- WORK ITEM -
The records are set out below this line. Return exactly the lines from the one containing "(378, 399) = (451, 143): green" through the last, and exclude the pictures.

- DATA SUPPLIED -

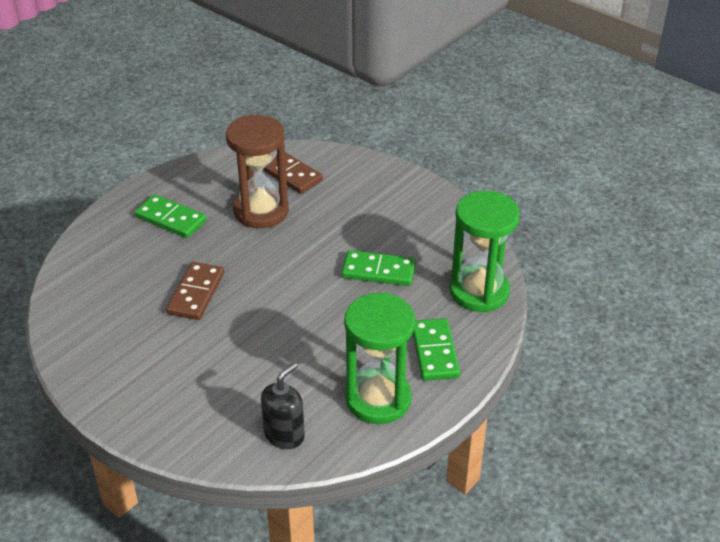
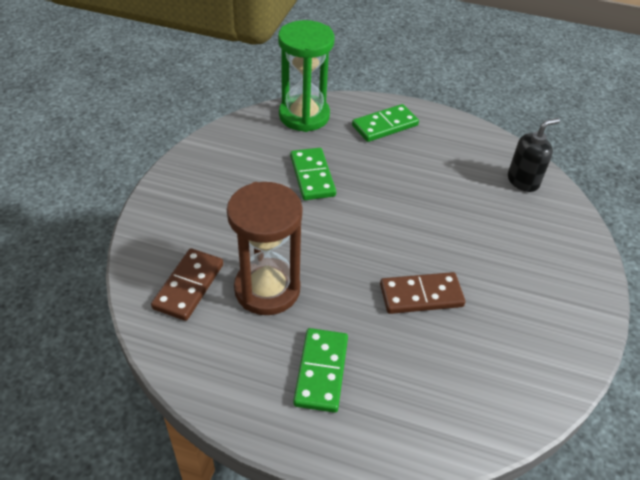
camera: 115 degrees left, 5 degrees up
(284, 435) = (523, 181): black soap dispenser -> black soap dispenser turned 135 degrees clockwise
(378, 399) = (451, 143): green hourglass -> none

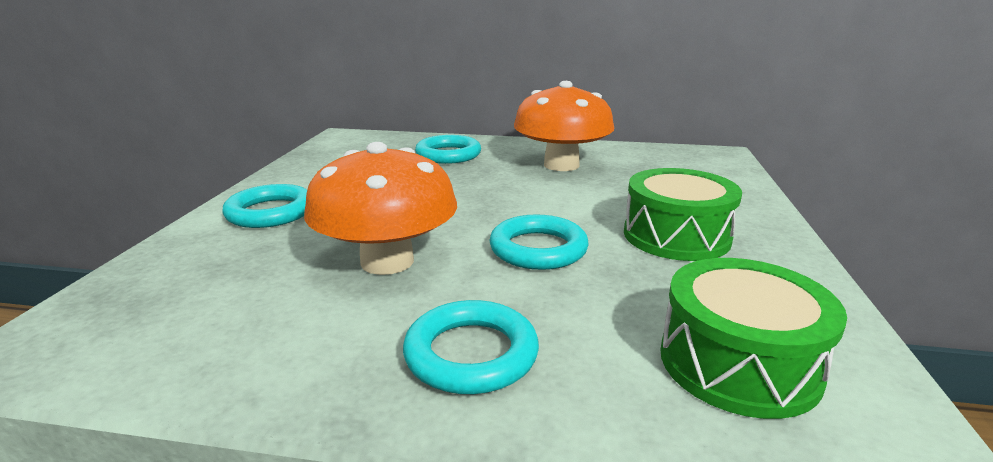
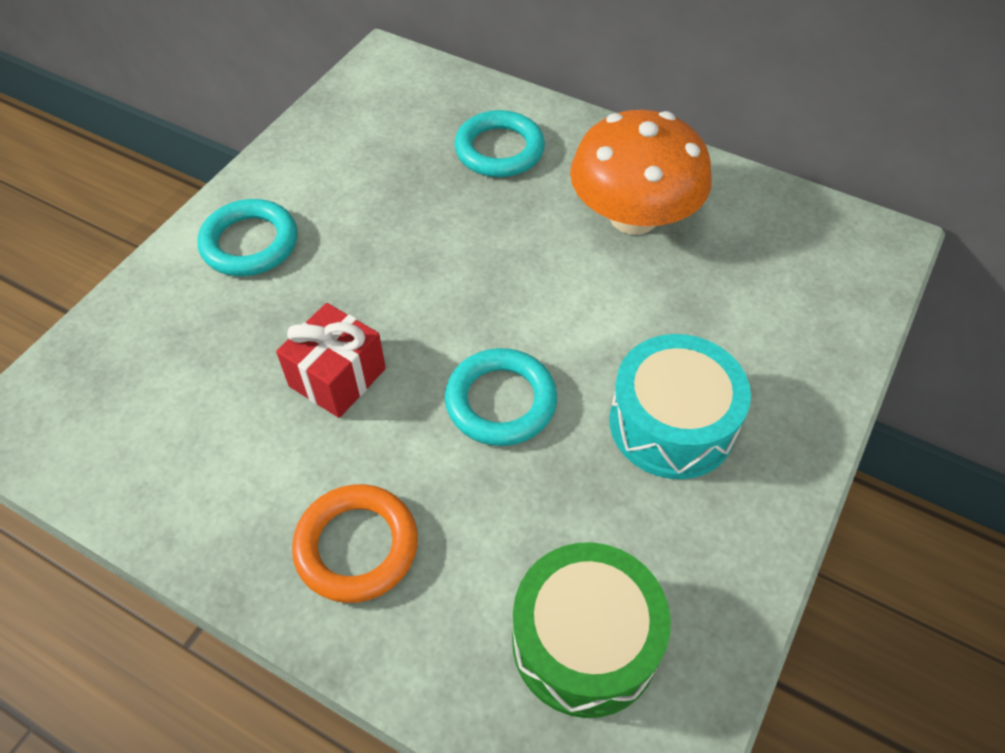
camera: 20 degrees right, 30 degrees up
(387, 261) = (337, 377): orange mushroom -> red gift
(471, 354) = (356, 546): turquoise ring -> orange ring
(676, 236) = (672, 423): green drum -> turquoise drum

- ANSWER SECTION -
(378, 399) = (451, 143): green hourglass -> none

camera: 20 degrees right, 30 degrees up
(387, 261) = (337, 377): orange mushroom -> red gift
(471, 354) = (356, 546): turquoise ring -> orange ring
(676, 236) = (672, 423): green drum -> turquoise drum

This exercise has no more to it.